Where an entry holds an image, skip the image but reproduce the rest word for word.

┄┄┄┄┄┄

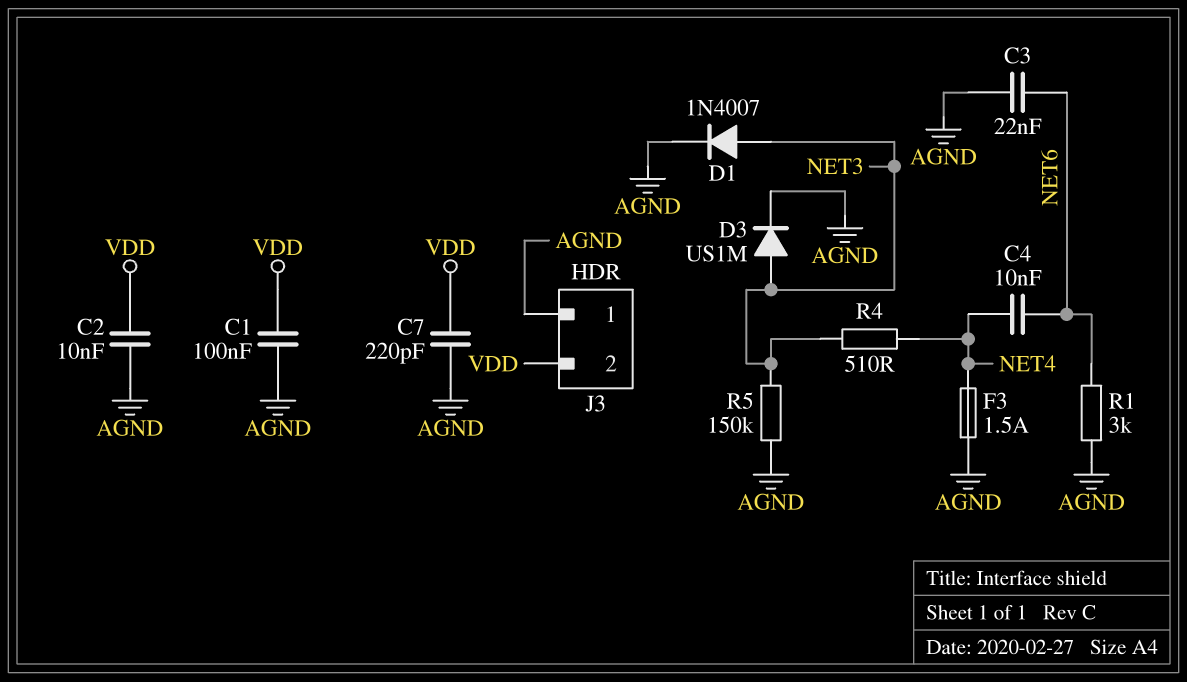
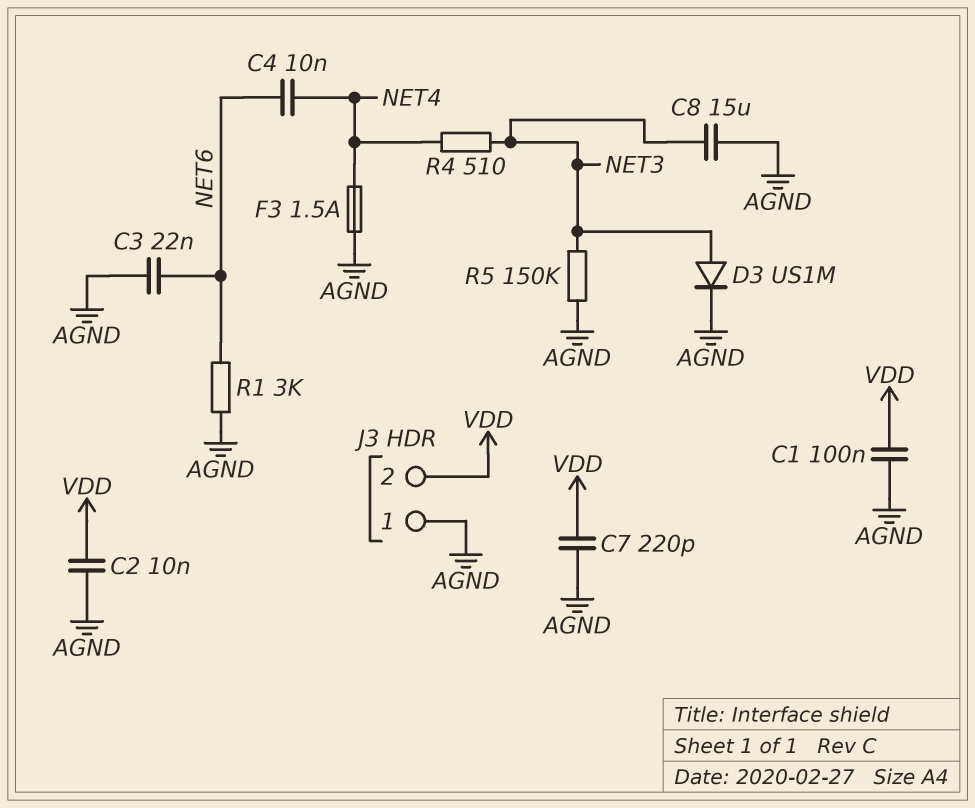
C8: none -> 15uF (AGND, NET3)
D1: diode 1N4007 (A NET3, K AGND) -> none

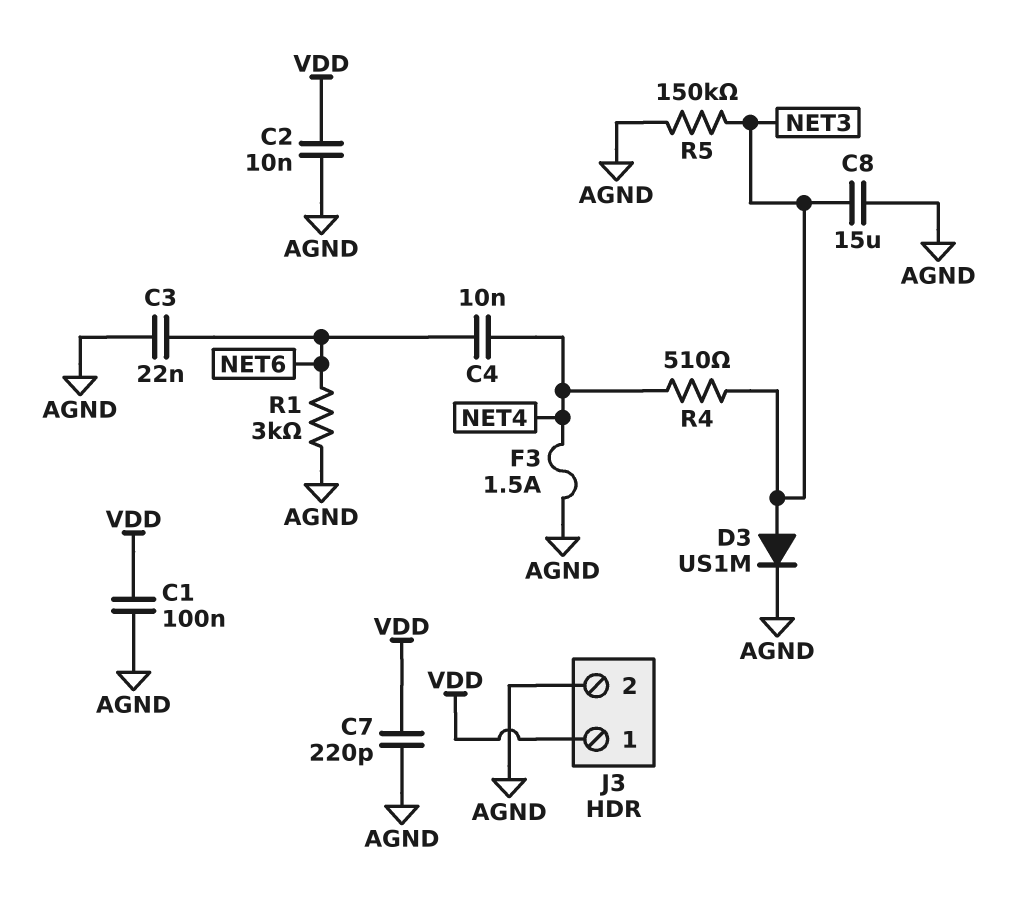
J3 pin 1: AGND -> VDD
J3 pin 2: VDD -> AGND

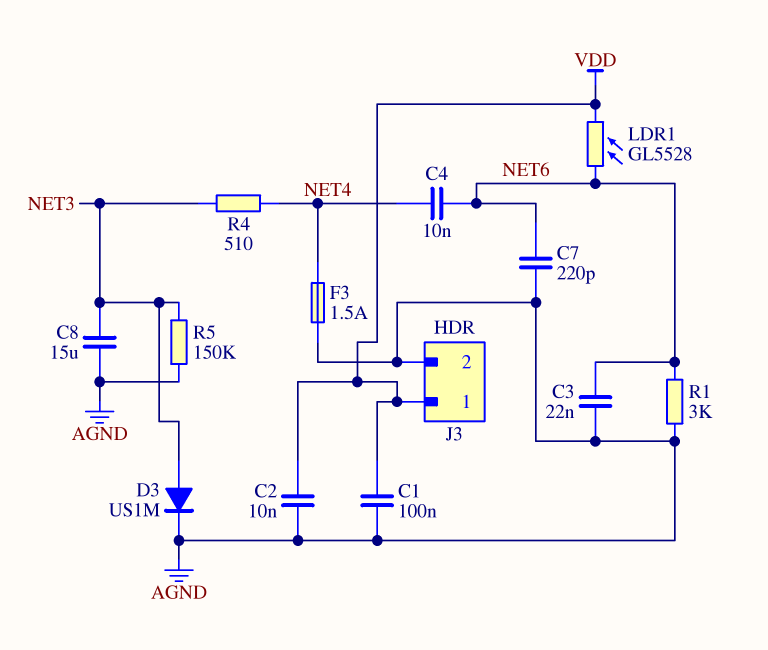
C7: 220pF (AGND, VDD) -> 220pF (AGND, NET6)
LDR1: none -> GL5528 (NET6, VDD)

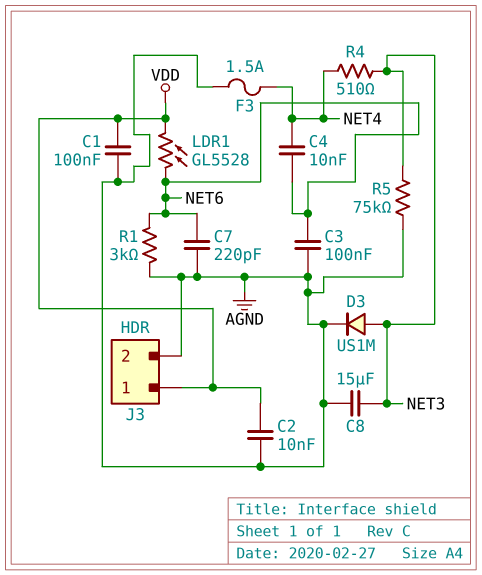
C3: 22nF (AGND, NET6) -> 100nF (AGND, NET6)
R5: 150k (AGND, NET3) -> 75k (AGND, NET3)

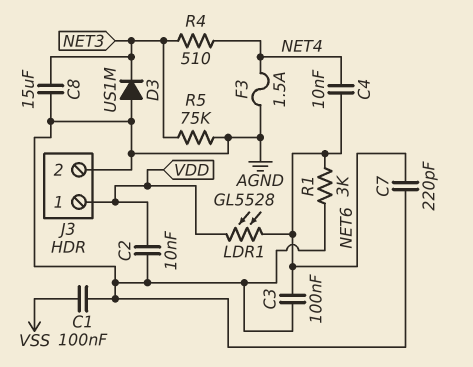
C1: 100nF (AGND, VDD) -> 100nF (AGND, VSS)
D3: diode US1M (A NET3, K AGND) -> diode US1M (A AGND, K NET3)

┄┄┄┄┄┄

### OUTPUT
C8: none -> 15uF (AGND, NET3)
D1: diode 1N4007 (A NET3, K AGND) -> none

J3 pin 1: AGND -> VDD
J3 pin 2: VDD -> AGND

C7: 220pF (AGND, VDD) -> 220pF (AGND, NET6)
LDR1: none -> GL5528 (NET6, VDD)

C3: 22nF (AGND, NET6) -> 100nF (AGND, NET6)
R5: 150k (AGND, NET3) -> 75k (AGND, NET3)

C1: 100nF (AGND, VDD) -> 100nF (AGND, VSS)
D3: diode US1M (A NET3, K AGND) -> diode US1M (A AGND, K NET3)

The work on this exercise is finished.